--- Supplied records ---

___

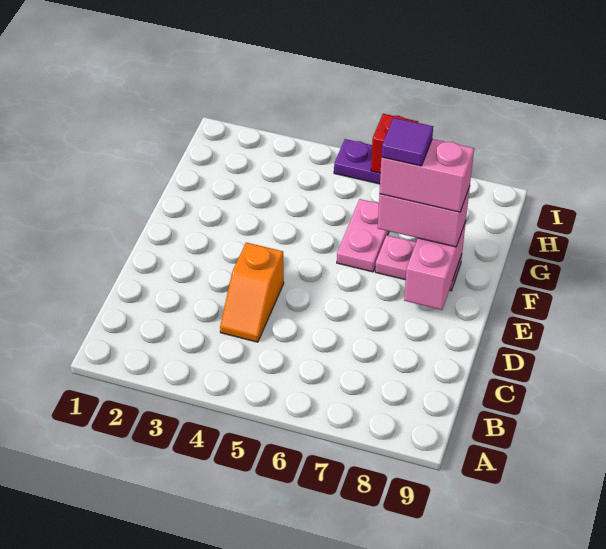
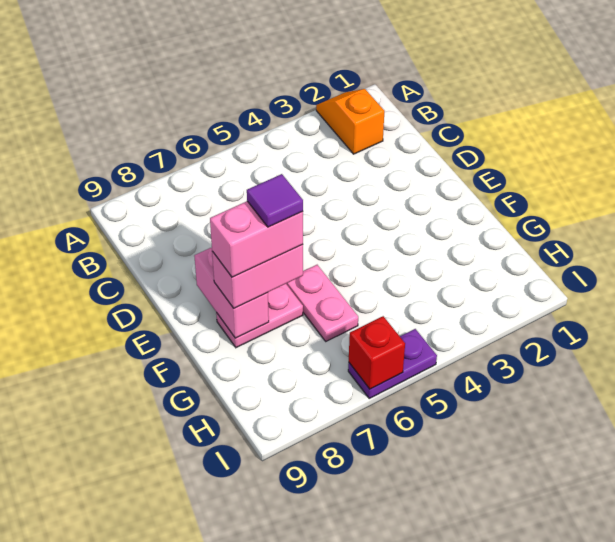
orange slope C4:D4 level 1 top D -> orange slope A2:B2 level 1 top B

___

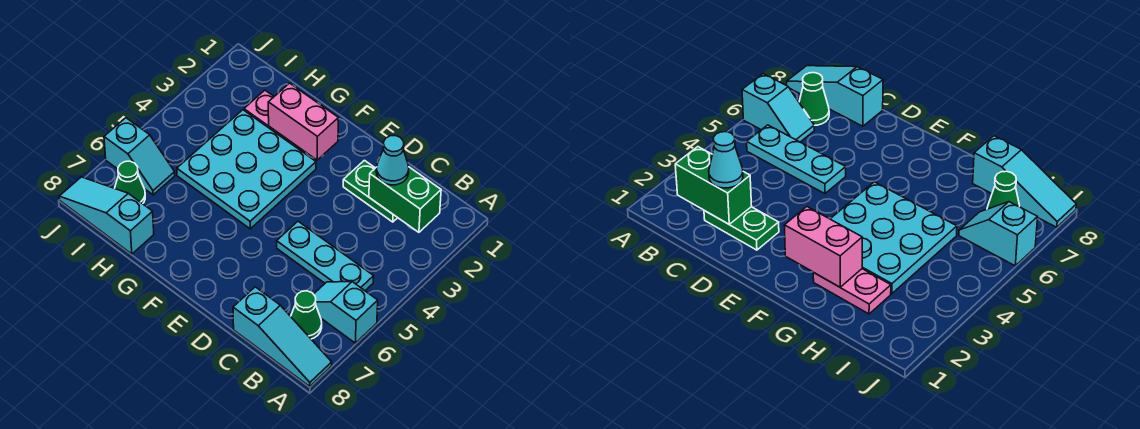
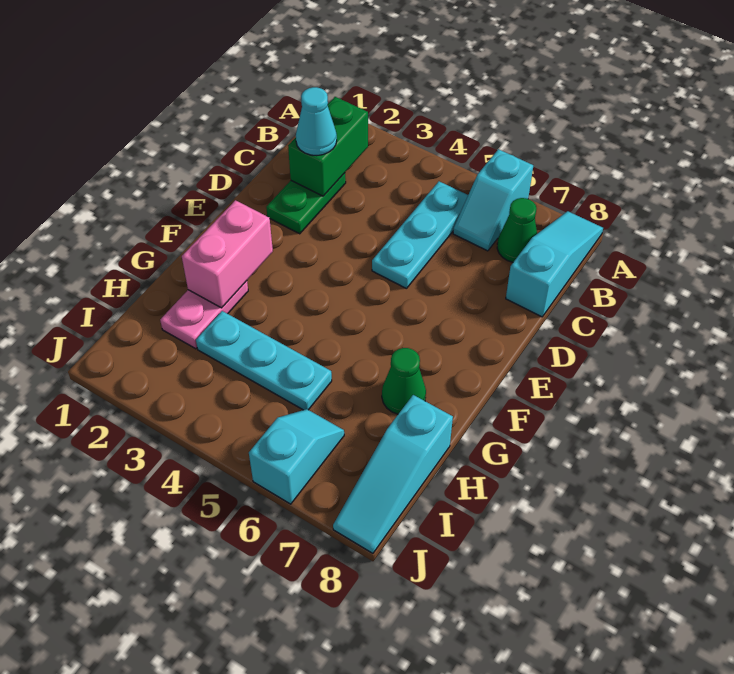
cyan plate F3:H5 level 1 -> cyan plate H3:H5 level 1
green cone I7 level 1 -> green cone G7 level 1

___

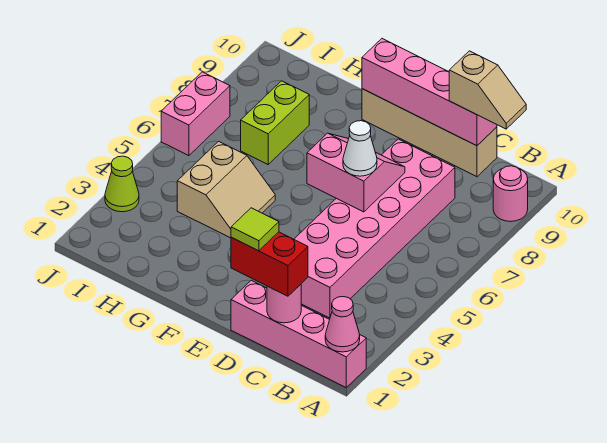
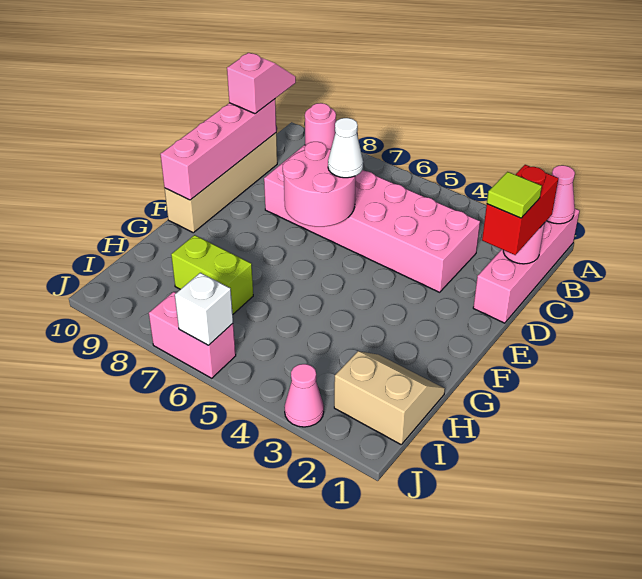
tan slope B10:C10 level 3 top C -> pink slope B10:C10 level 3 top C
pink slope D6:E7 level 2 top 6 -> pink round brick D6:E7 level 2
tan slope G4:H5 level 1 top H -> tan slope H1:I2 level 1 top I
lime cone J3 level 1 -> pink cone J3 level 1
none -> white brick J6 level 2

___

Of the entries above, transcribe exactly those lines that fall between the line containing "pink slope D6:E7" and the line containing "none -> white brick J6 level 2", together with those two lines.

--- Output ---
pink slope D6:E7 level 2 top 6 -> pink round brick D6:E7 level 2
tan slope G4:H5 level 1 top H -> tan slope H1:I2 level 1 top I
lime cone J3 level 1 -> pink cone J3 level 1
none -> white brick J6 level 2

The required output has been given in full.